PROBLEM STATEMENT —
Tally the lines of the data that include the word "star" and state the total, nothing else.

Stored dataset items
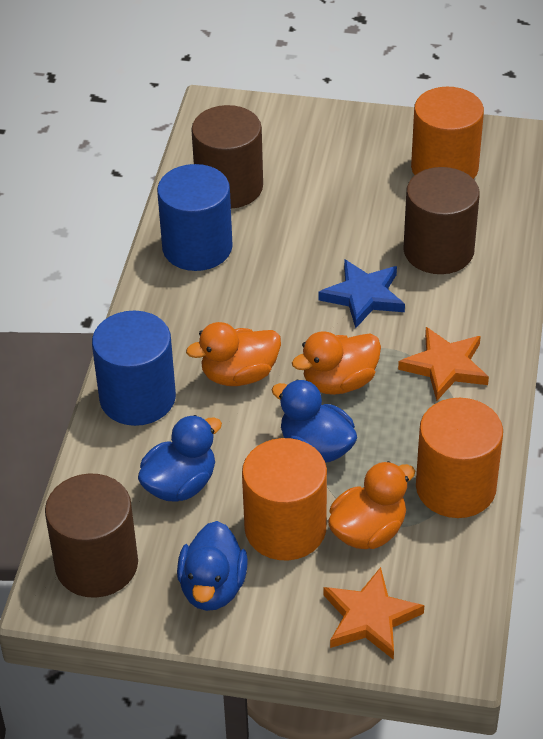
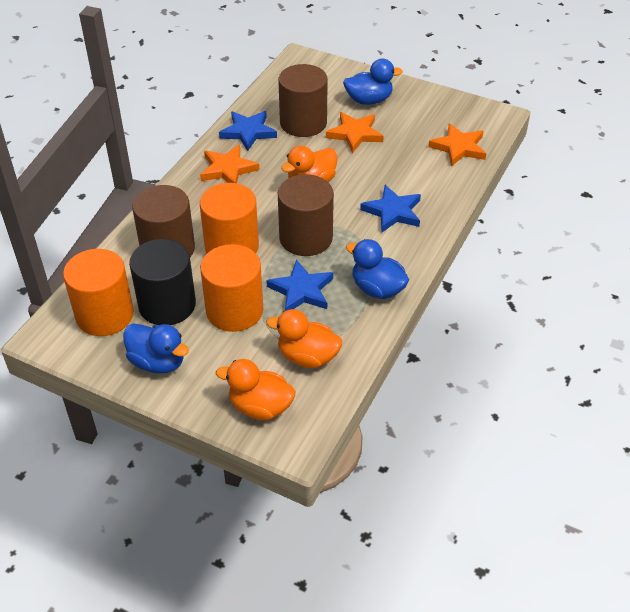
black cylinder: none = 0 -> [129,239,196,325] = 1
blue cylinder: [92,311,176,426] [157,164,233,271] = 2 -> none = 0
blue star: [318,259,405,328] = 1 -> [219,111,277,151] [266,259,333,311] [360,185,421,233] = 3
orange star: [324,567,424,660] [398,327,489,401] = 2 -> [200,144,259,183] [326,112,384,153] [428,123,486,166] = 3

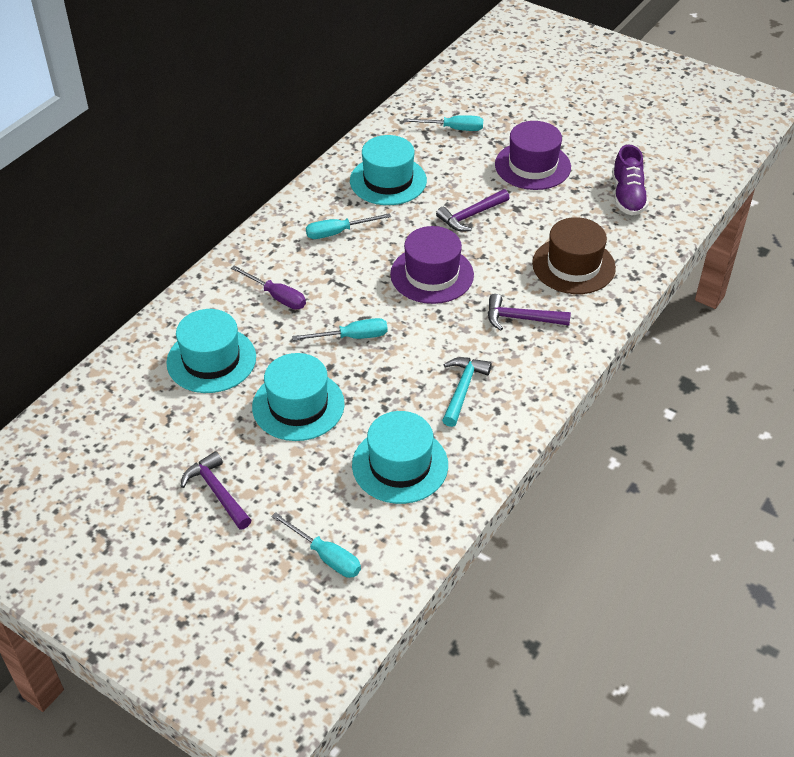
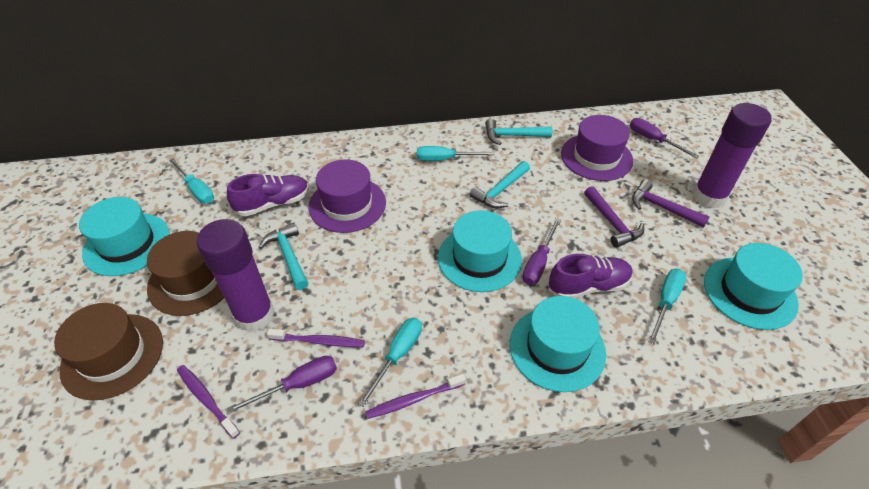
brown hat: [532,217,616,294] = 1 -> [54,303,163,400] [147,231,224,316] = 2
purple glue stick: none = 0 -> [196,219,275,332] [692,103,772,209] = 2
purple hammer: [181,451,251,529] [436,189,510,231] [488,294,571,331] = 3 -> [584,186,644,248] [632,179,710,228] = 2
purple screwdriver: [231,265,306,309] = 1 -> [227,356,337,414] [522,218,561,285] [630,118,699,159] = 3
purple shoe: [612,144,649,216] = 1 -> [227,174,309,216] [549,254,633,298] = 2
purple toothbrush: none = 0 -> [177,365,240,439] [267,329,365,347] [365,374,466,419] = 3
turquoise hammer: [442,357,492,427] = 1 -> [258,223,308,290] [470,161,530,208] [485,119,553,145] = 3

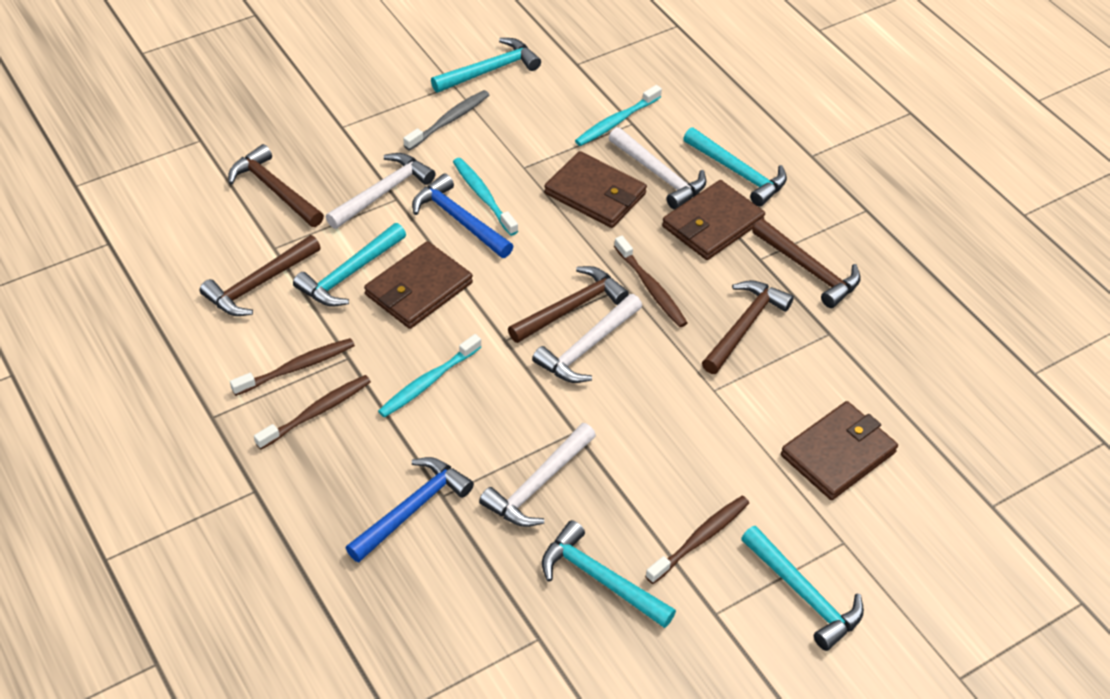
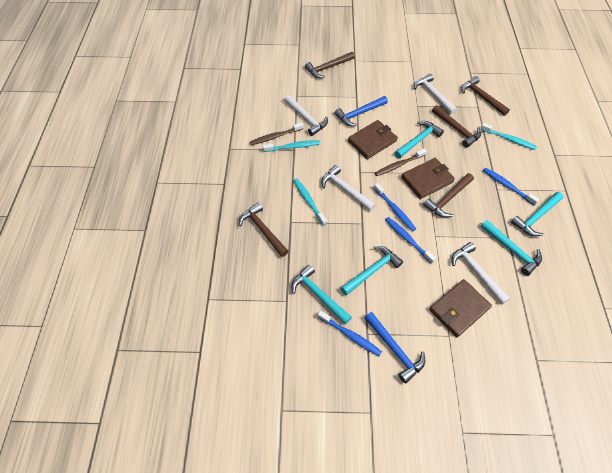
blue toothbrush: none = 0 -> [318,311,382,356] [374,183,416,232] [385,217,436,263] [483,168,539,205] = 4
brown toothbrush: [230,338,355,396] [254,375,371,450] [614,236,688,327] [645,496,749,584] = 4 -> [250,122,303,145] [375,148,427,176] = 2
brown wallet: [364,241,473,329] [544,151,647,228] [662,180,765,260] [781,401,898,500] = 4 -> [348,120,398,159] [401,158,455,199] [429,279,492,337] = 3
grey toothbrush: [403,90,489,151] = 1 -> none = 0

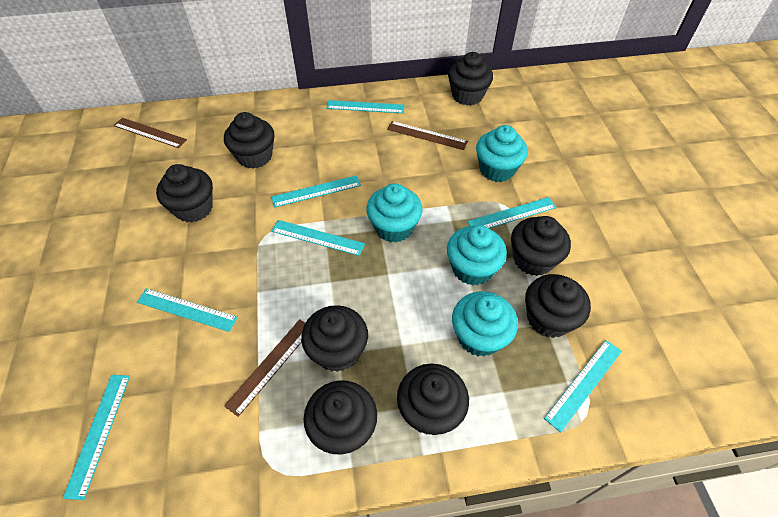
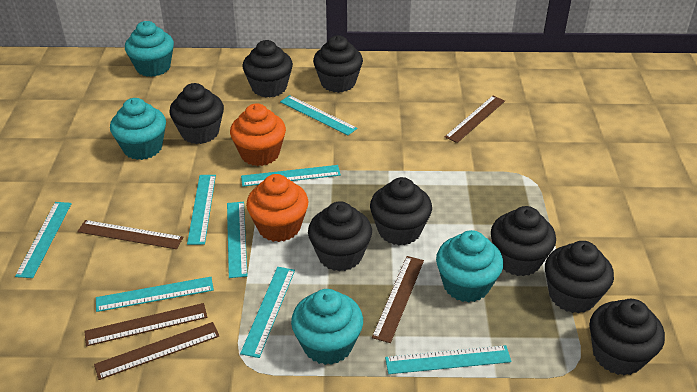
brown ruler: [113,118,187,148] [224,319,305,417] [387,121,468,150] = 3 -> [77,220,183,249] [84,303,207,346] [94,322,219,380] [372,256,424,343] [445,96,505,143] = 5
orange cupcake: none = 0 -> [230,103,286,166] [246,174,308,242] = 2
turquoise ruler: [63,375,130,500] [137,288,238,332] [271,175,361,207] [271,220,365,256] [326,100,405,113] [468,197,556,228] [544,340,622,432] = 7 -> [15,202,72,278] [96,277,214,312] [187,175,216,245] [227,202,248,278] [240,267,295,358] [241,165,341,187] [280,95,358,135] [385,345,511,374] = 8

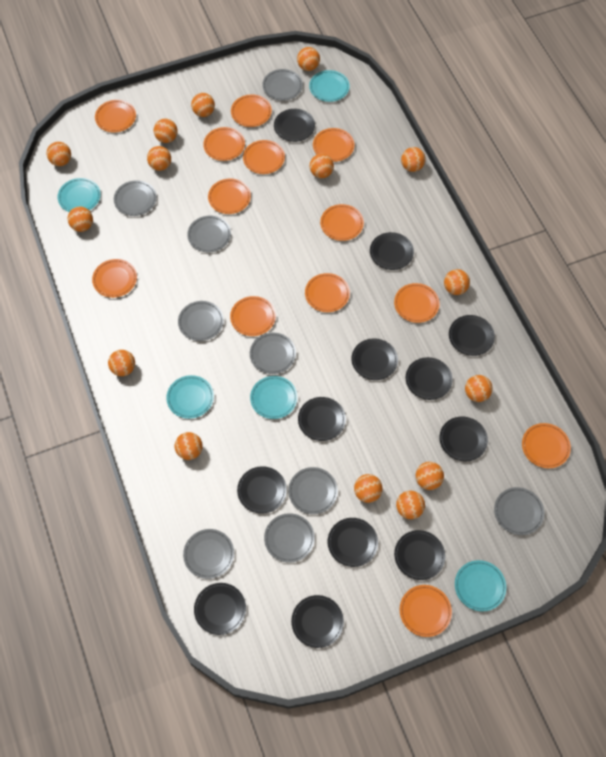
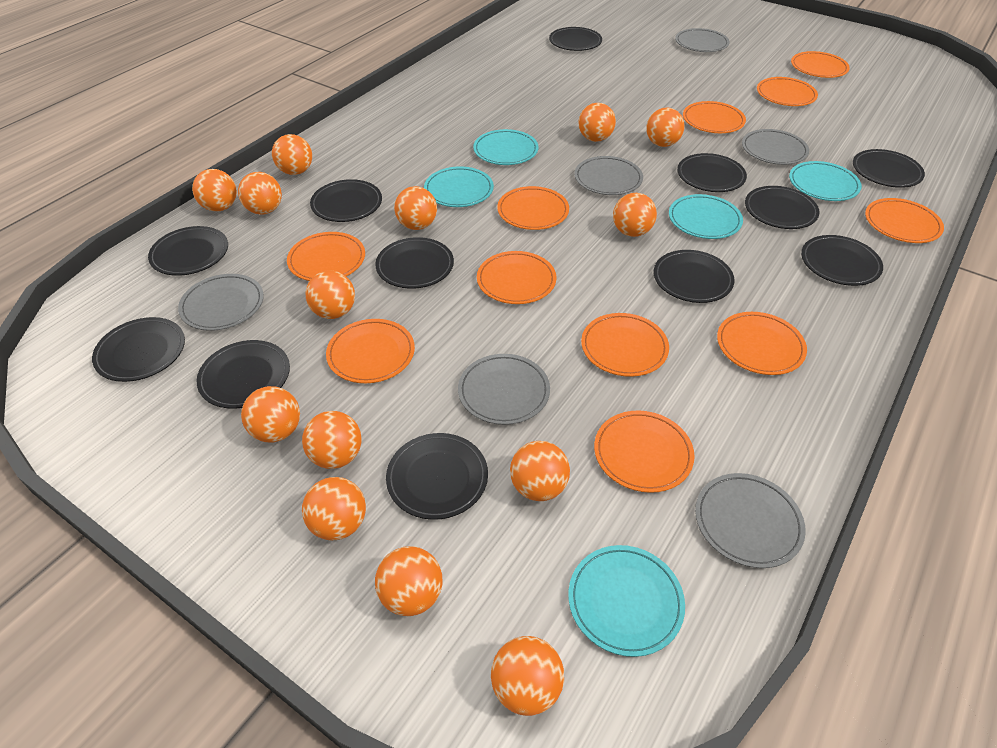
grey plate: [114,180,157,216] [178,301,224,341] [183,529,234,579] [187,215,231,253] [250,333,296,374] [262,69,303,101] [264,513,315,563] [288,467,338,514] [494,487,544,535] = 9 -> [178,274,264,331] [458,354,550,425] [574,156,643,195] [675,28,730,52] [695,473,806,568] [742,129,809,165] = 6
orange ball: [47,142,71,166] [68,207,93,232] [108,350,135,376] [147,146,171,171] [154,119,178,143] [175,432,203,460] [191,93,215,117] [297,47,320,71] [310,154,334,178] [354,474,382,503] [396,491,425,519] [401,147,426,172] [416,462,444,490] [444,269,470,295] [465,375,493,402] = 15 -> [192,169,237,211] [238,172,282,214] [241,386,300,442] [272,134,312,175] [302,411,362,469] [302,477,366,540] [306,270,355,319] [375,546,442,616] [394,186,437,230] [491,636,564,716] [510,441,570,501] [578,103,616,142] [613,193,657,237] [646,108,685,147] = 14
orange plate: [92,259,137,298] [95,100,136,132] [203,127,245,161] [208,178,251,214] [230,296,276,336] [231,94,272,127] [243,140,285,174] [305,273,350,312] [313,128,355,162] [320,204,364,241] [394,283,440,323] [400,585,452,637] [522,423,571,468] = 13 -> [287,232,365,281] [326,319,415,383] [477,251,556,304] [497,186,569,230] [581,313,669,377] [594,410,695,493] [683,101,746,133] [717,312,807,375] [757,77,818,106] [791,51,850,78] [865,198,944,243] = 11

TASK OUTPUT —
2